### GOAL OF THE EXERCISE
Read the entries below and pull out each line with the string "spoon".

[Object change listings]

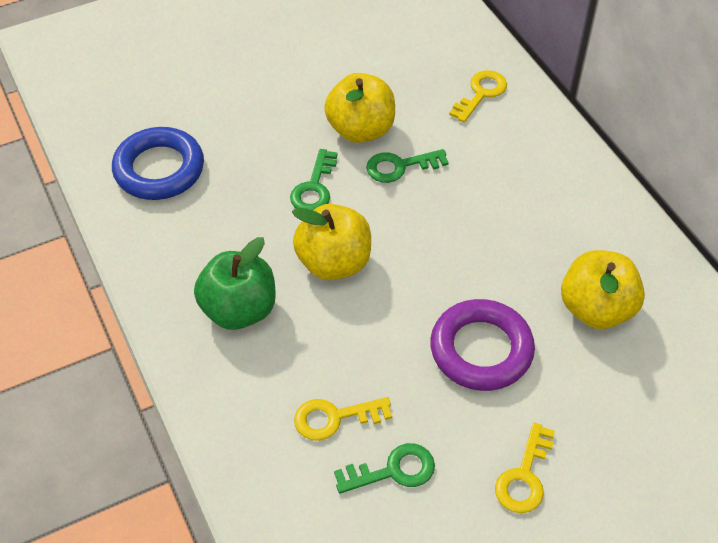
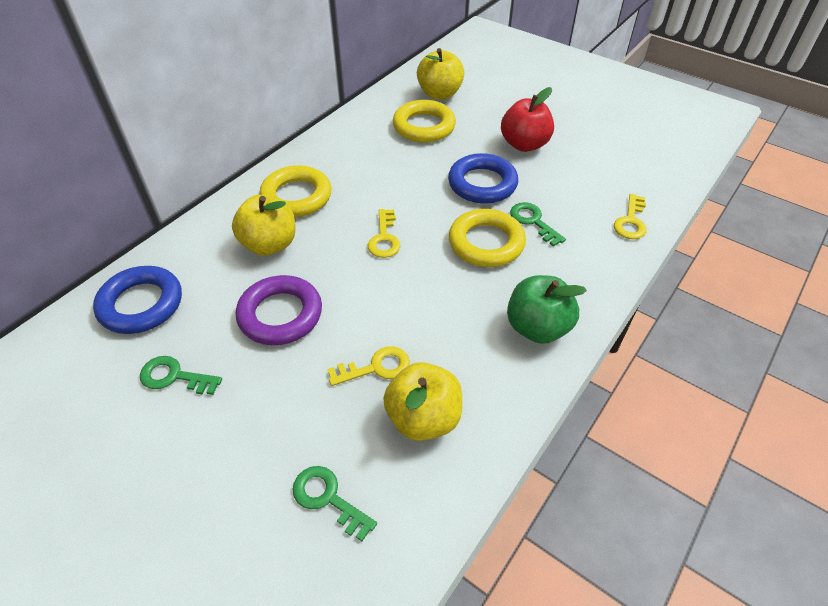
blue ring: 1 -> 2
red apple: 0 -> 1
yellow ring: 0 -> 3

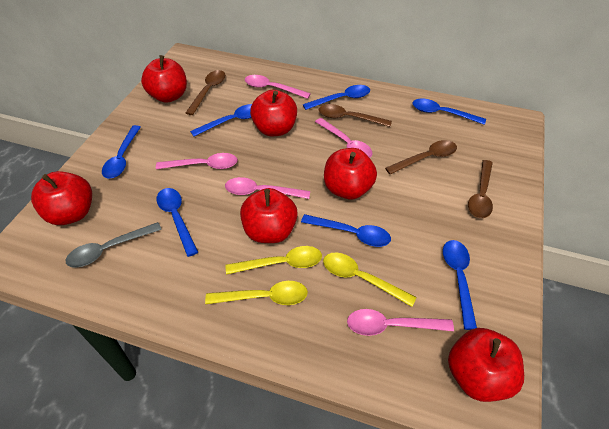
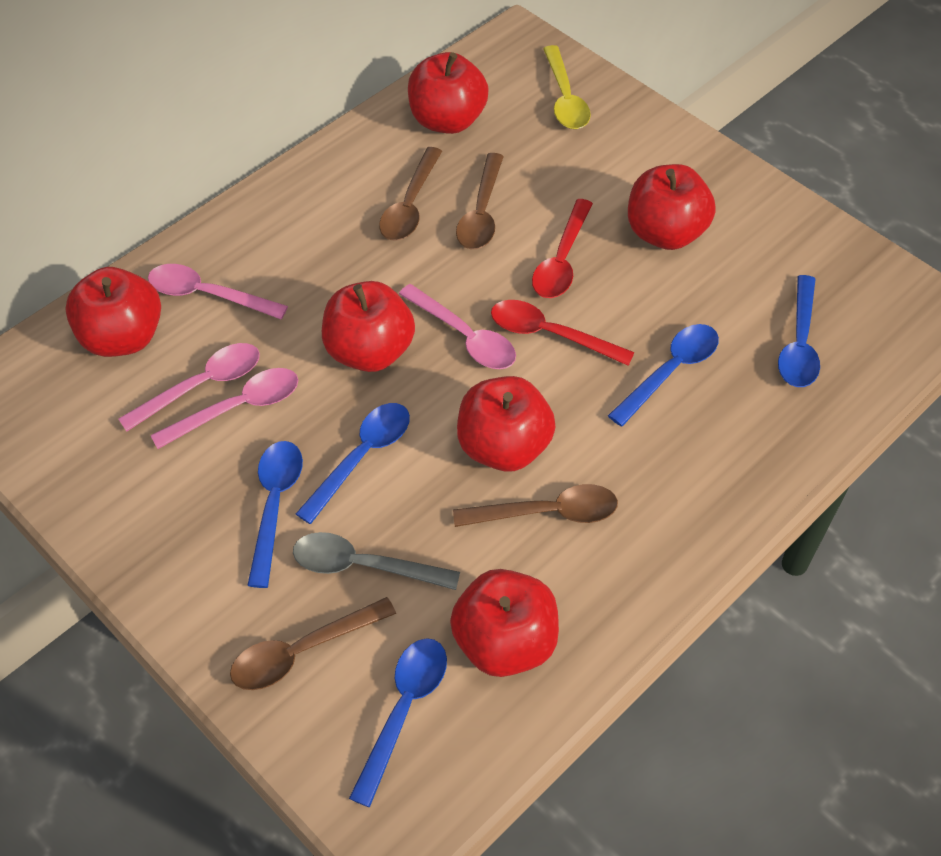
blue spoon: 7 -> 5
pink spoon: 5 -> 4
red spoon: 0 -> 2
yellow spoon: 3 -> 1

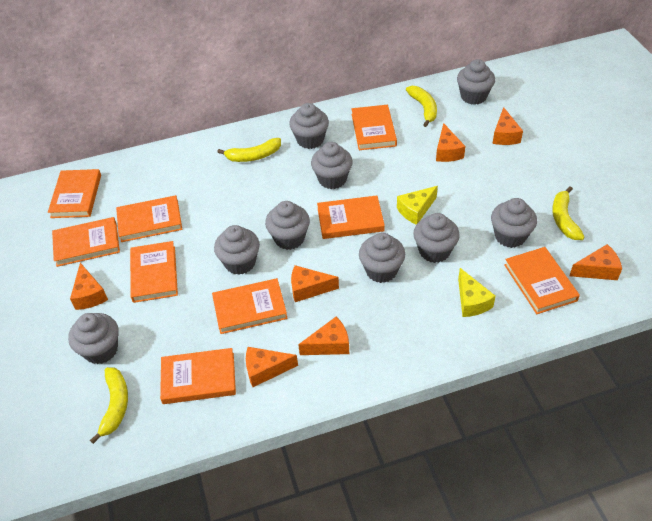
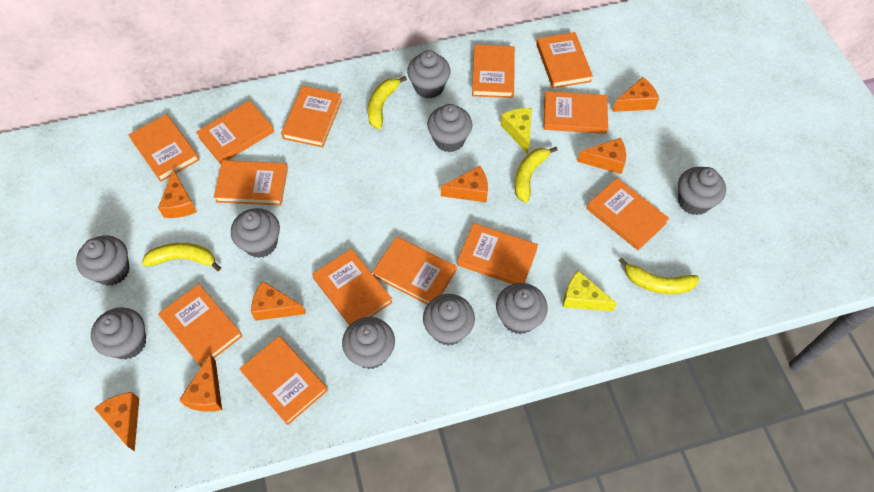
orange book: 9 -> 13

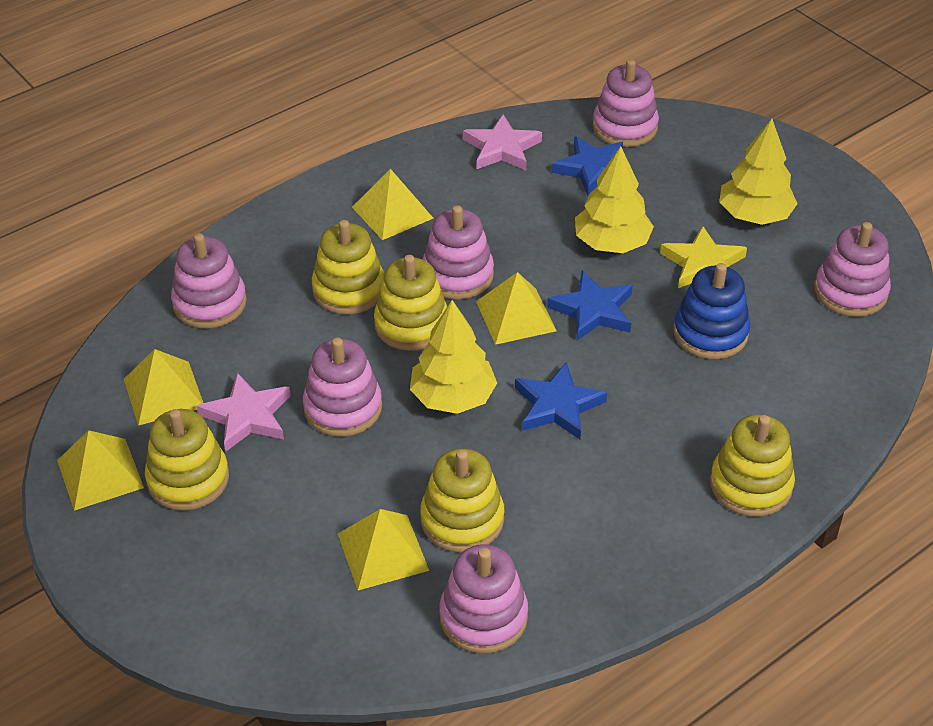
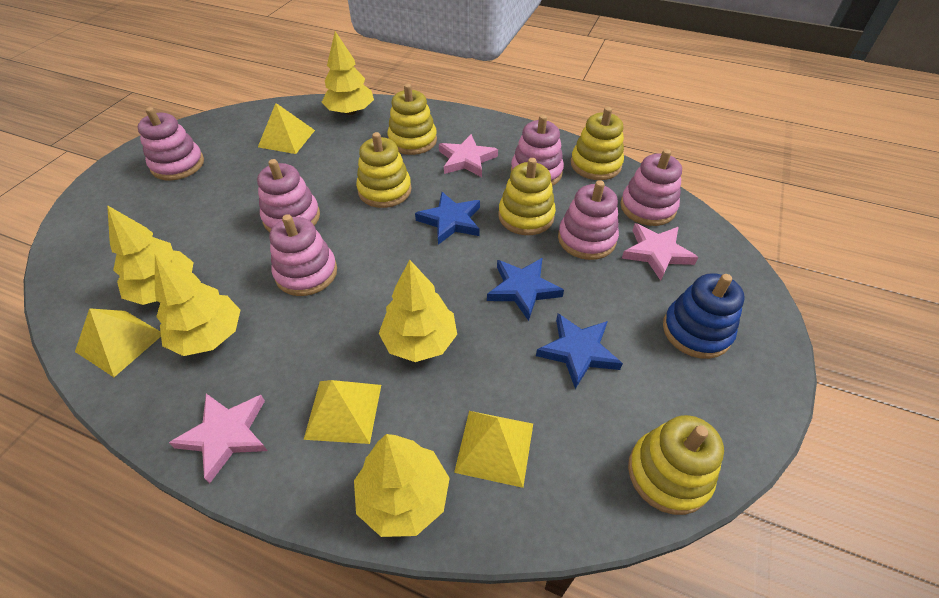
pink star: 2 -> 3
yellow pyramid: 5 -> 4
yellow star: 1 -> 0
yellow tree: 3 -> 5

### SOLUTION TO THE EXERCISE
blue spoon: 7 -> 5
pink spoon: 5 -> 4
red spoon: 0 -> 2
yellow spoon: 3 -> 1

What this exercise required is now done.